DATA FOR THIS EXERCISE below:

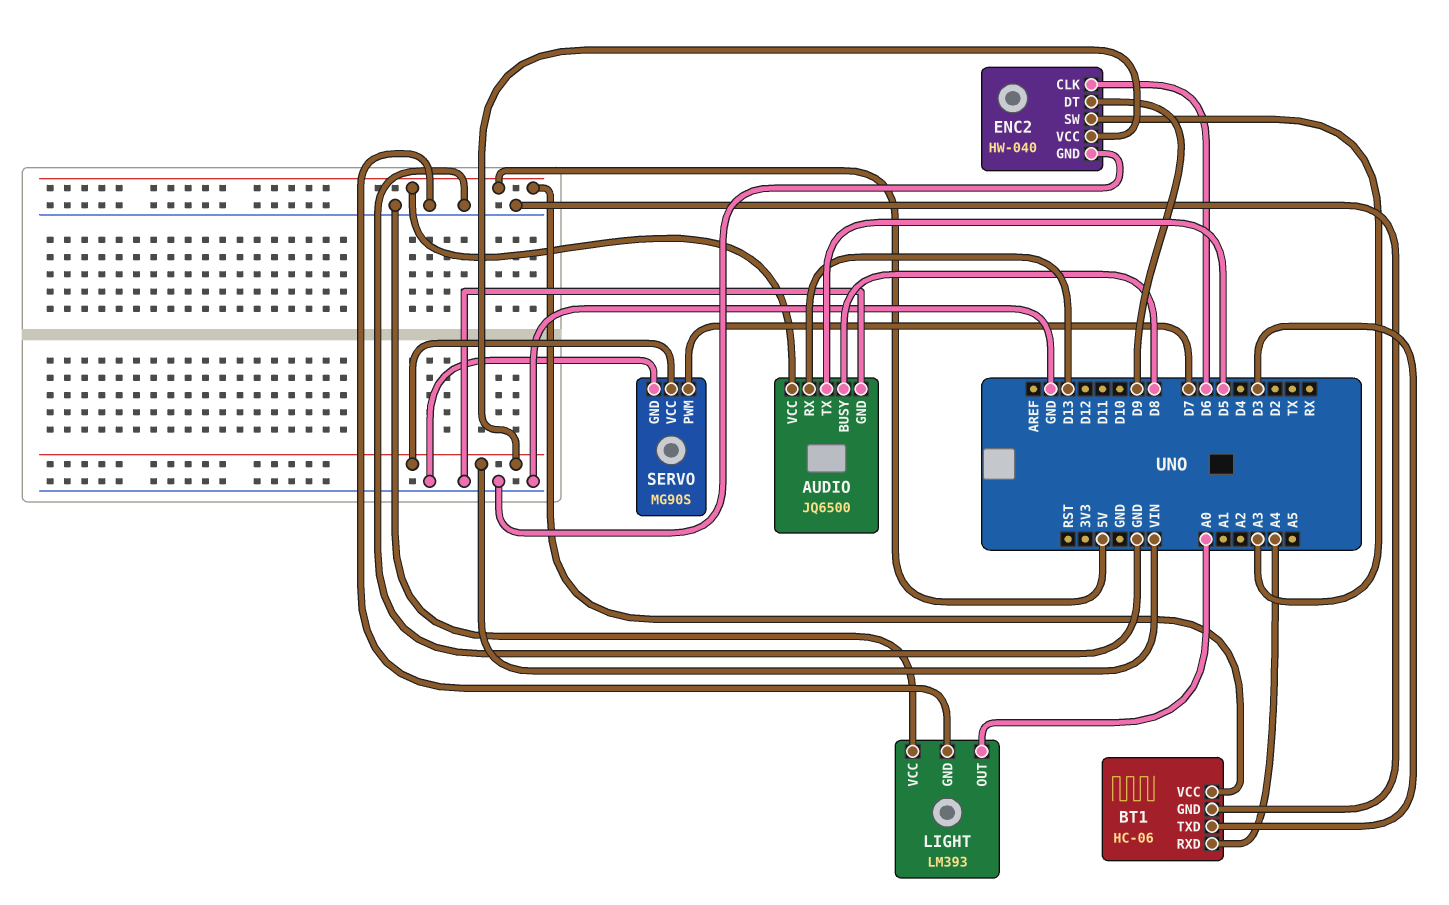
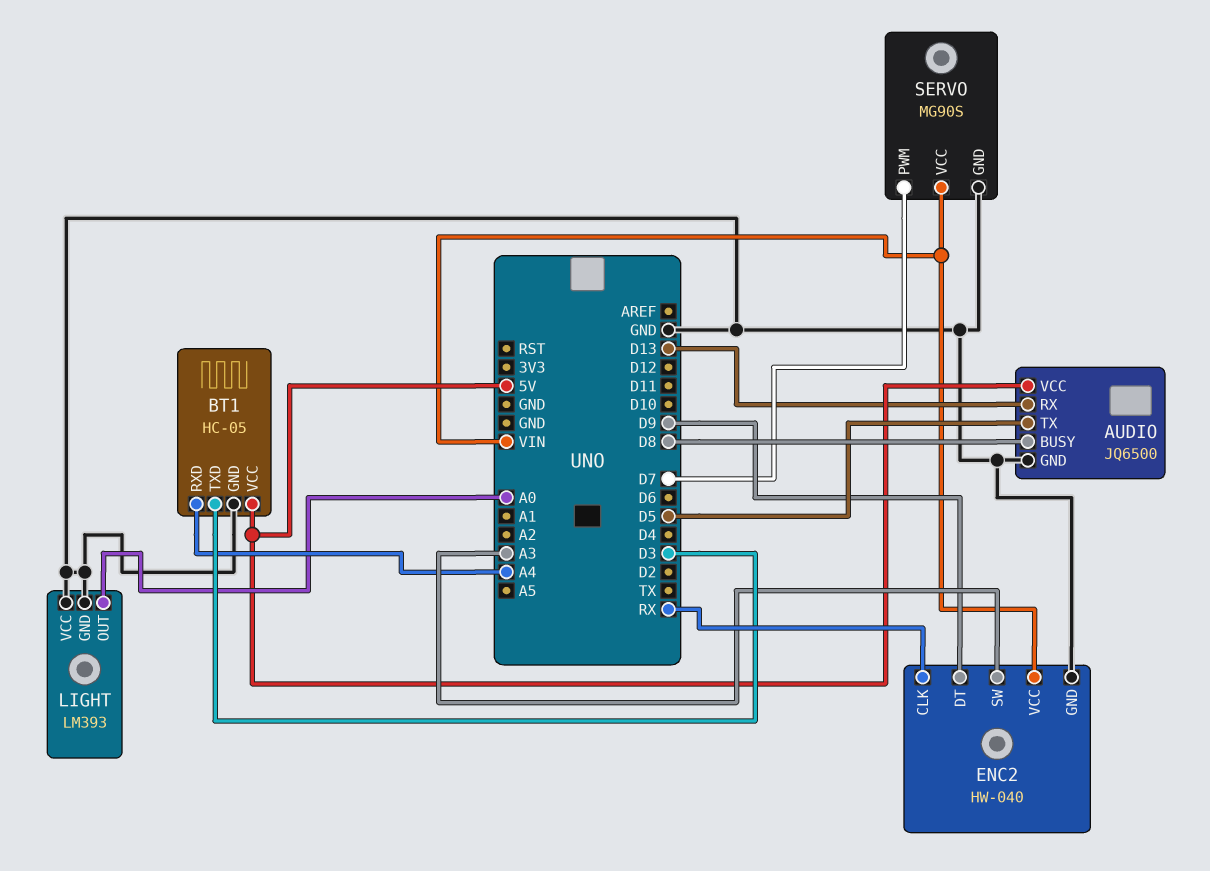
BT1: HC-06 -> HC-05
ENC2 pin CLK: D6 -> RX

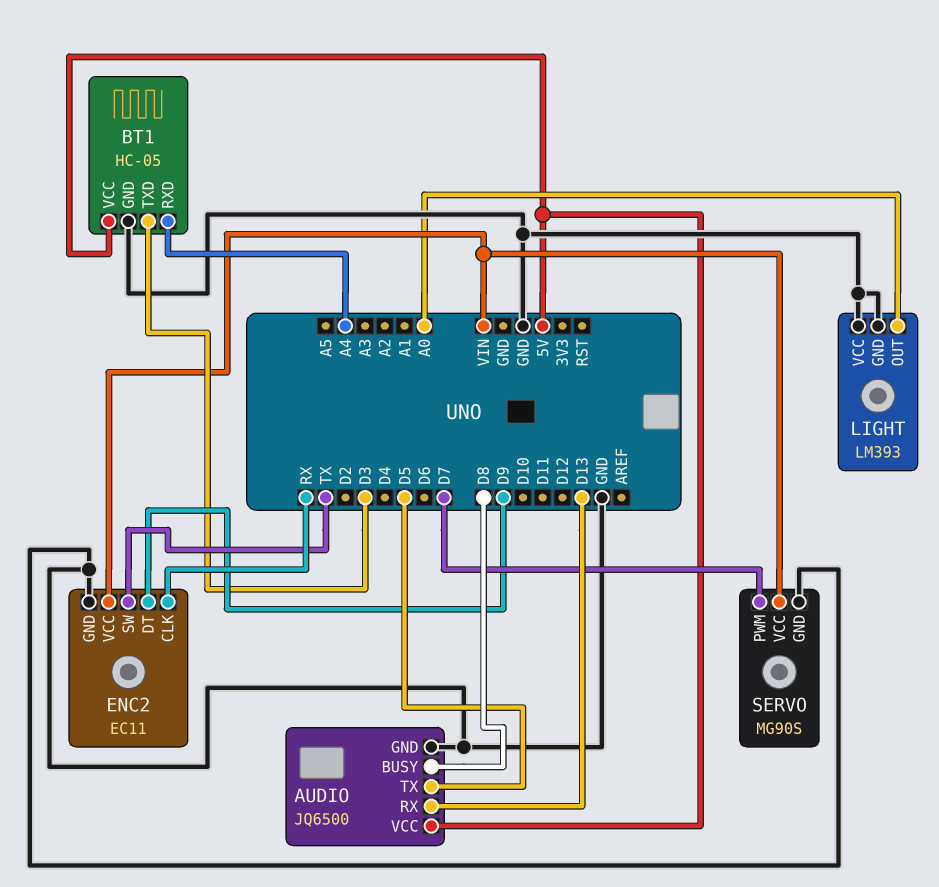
ENC2: HW-040 -> EC11
ENC2 pin SW: A3 -> TX

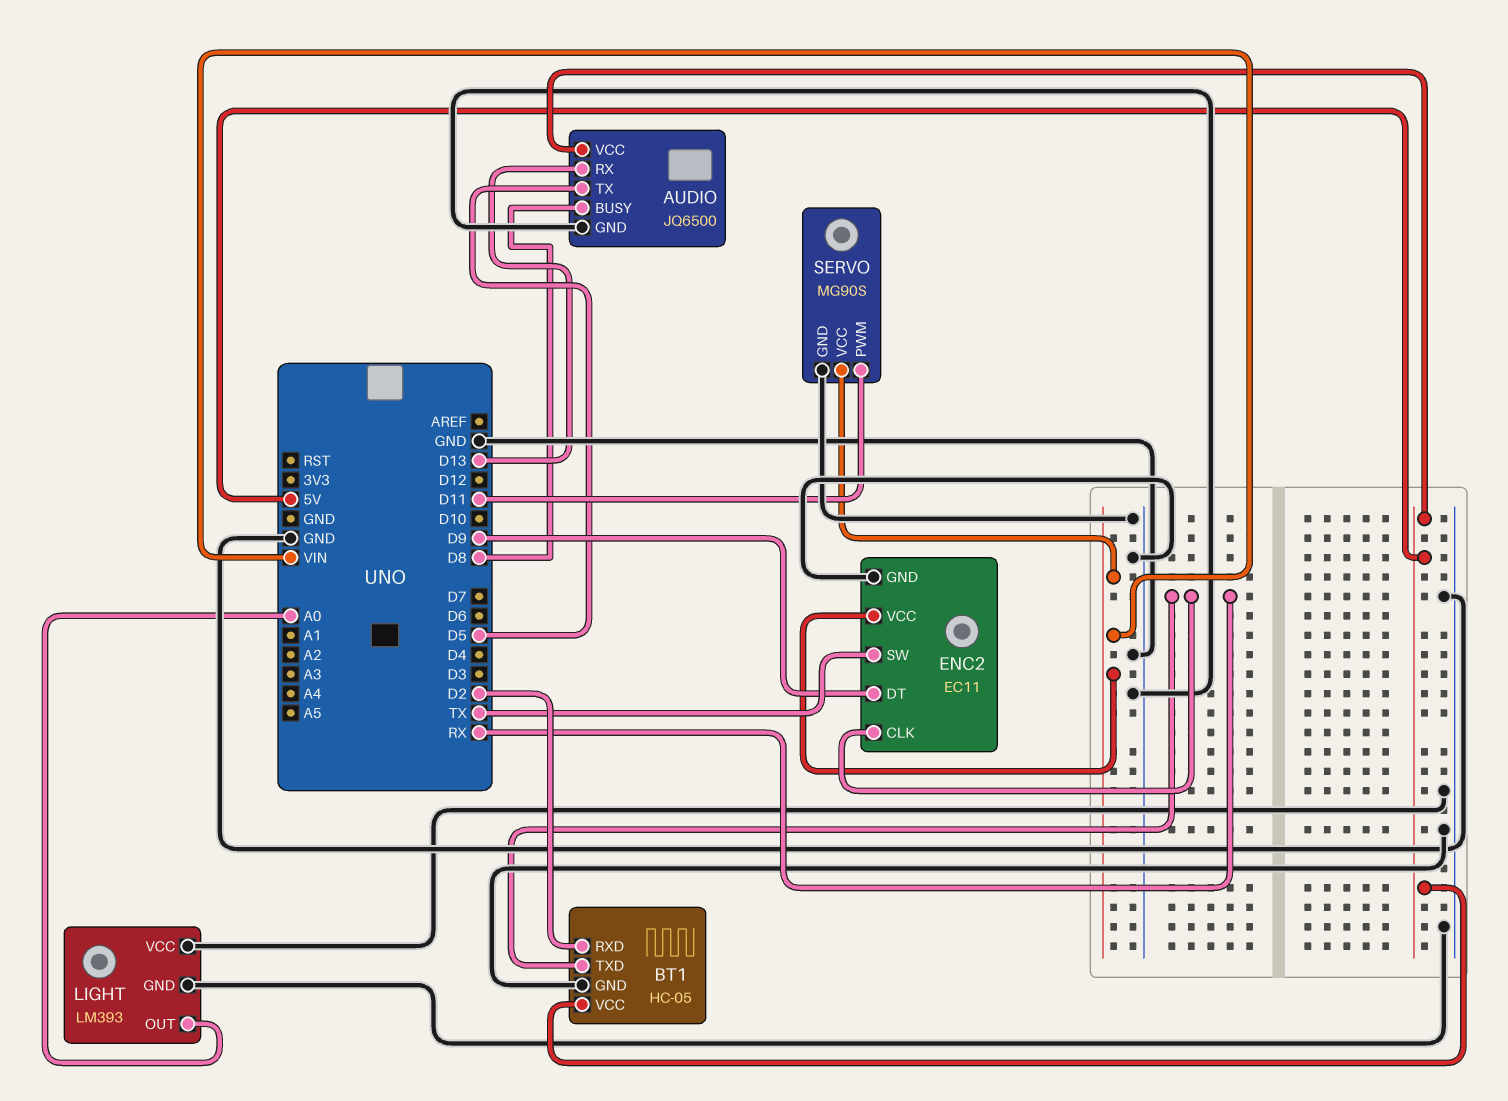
BT1 pin RXD: A4 -> D2
BT1 pin TXD: D3 -> RX
SERVO pin PWM: D7 -> D11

End of DATA FOR THIS EXERCISE.

TASK PROMPT =
The reply must consist solely of the lines from the one containing "BT1 pin RXD: A4 -> D2" through the last line in the material above, reproduced exactly.

OUTPUT FOR THIS EXERCISE =
BT1 pin RXD: A4 -> D2
BT1 pin TXD: D3 -> RX
SERVO pin PWM: D7 -> D11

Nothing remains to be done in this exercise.